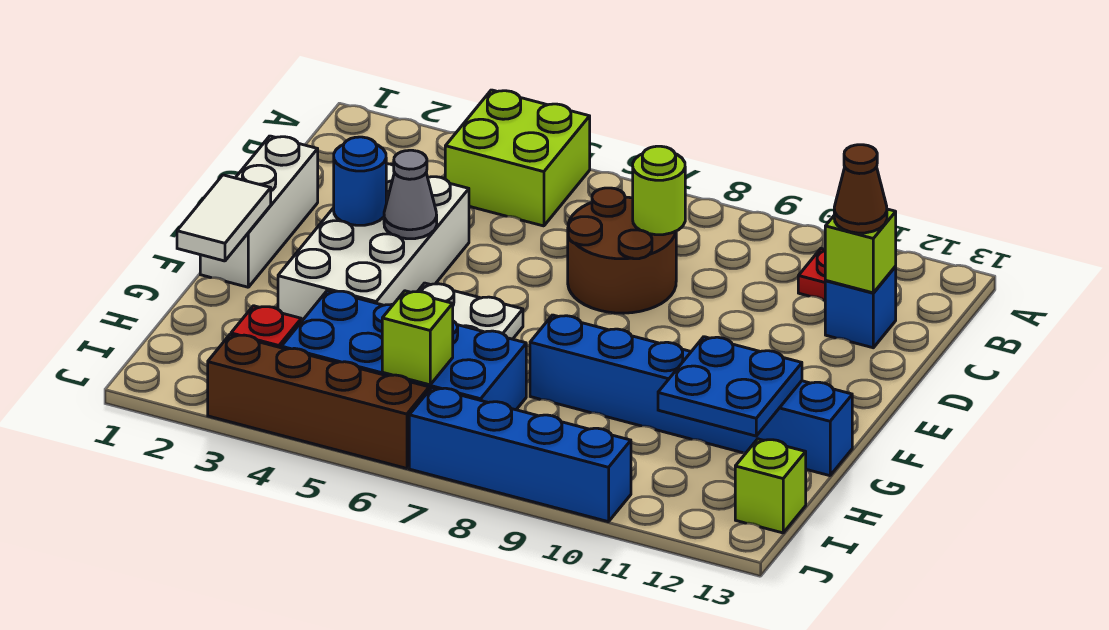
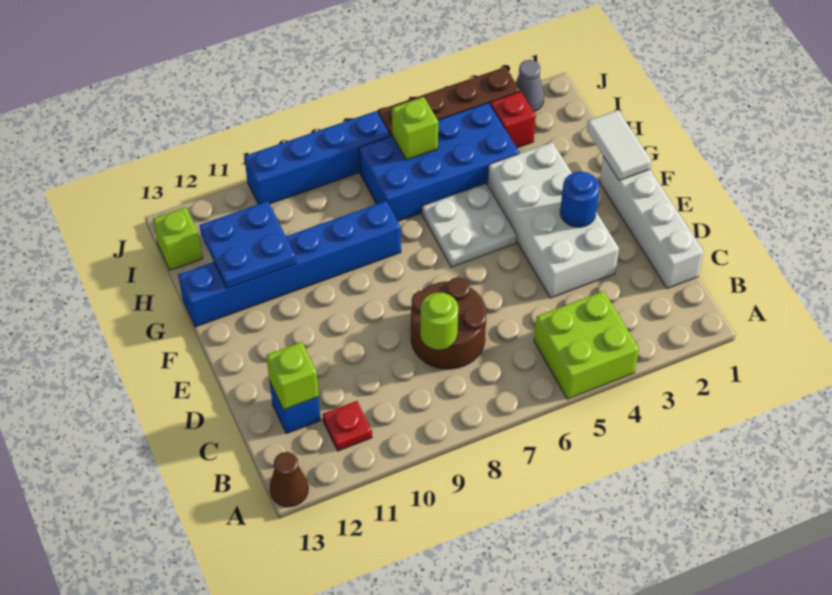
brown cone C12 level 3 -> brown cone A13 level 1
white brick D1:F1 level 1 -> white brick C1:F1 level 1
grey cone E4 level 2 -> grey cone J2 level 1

++++++++++

**PROBLEM STATEMENT:** Reproduce every line above that contains the string "cone".

**COMPLETED TASK:**
brown cone C12 level 3 -> brown cone A13 level 1
grey cone E4 level 2 -> grey cone J2 level 1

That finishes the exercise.